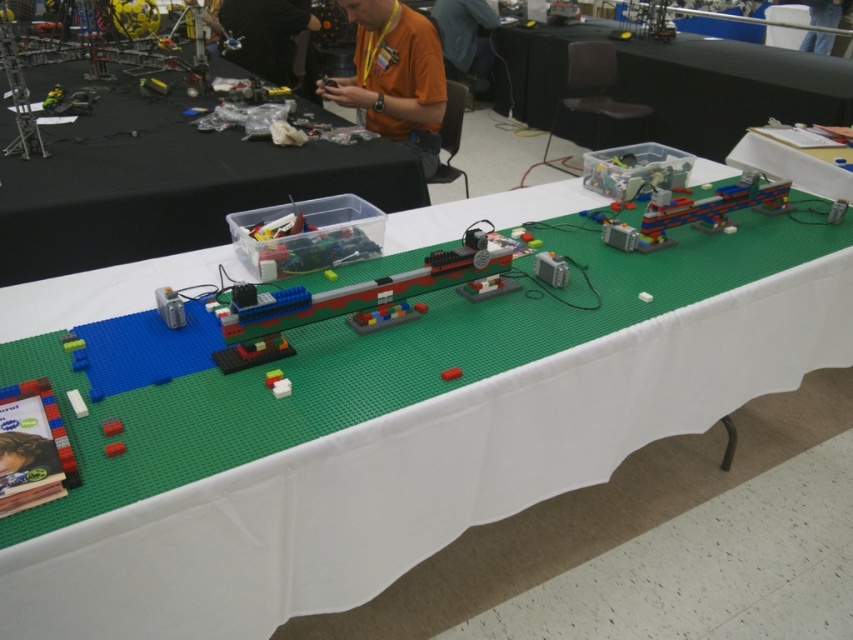
Question: Based on their relative distances, which object is farther from the denim pants at upper right?

Choices:
 (A) orange shirt at upper center
 (B) orange shirt at center

Answer: (B)

Question: Based on their relative distances, which object is farther from the orange shirt at center?

Choices:
 (A) green plastic table at center
 (B) green plastic table at upper center

Answer: (B)

Question: Can you confirm if green plastic table at center is positioned to the left of orange shirt at center?

Choices:
 (A) yes
 (B) no

Answer: (A)

Question: Is orange shirt at upper center smaller than denim pants at upper right?

Choices:
 (A) yes
 (B) no

Answer: (B)

Question: Which point is farther from the camera taking this photo?

Choices:
 (A) (660, 49)
 (B) (491, 67)
 (C) (262, 56)

Answer: (B)

Question: Is orange shirt at upper center further to camera compared to denim pants at upper right?

Choices:
 (A) yes
 (B) no

Answer: (B)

_STATED GOAL_:
In the stretch of the listing from its start through the line containing "the orange shirt at center?", rename "orange shirt" to "red shirt" and leave everything else unchanged. Return only those lines, and leave the pictures out.

_CORRECT RESPONSE_:
Question: Based on their relative distances, which object is farther from the denim pants at upper right?

Choices:
 (A) red shirt at upper center
 (B) red shirt at center

Answer: (B)

Question: Based on their relative distances, which object is farther from the red shirt at center?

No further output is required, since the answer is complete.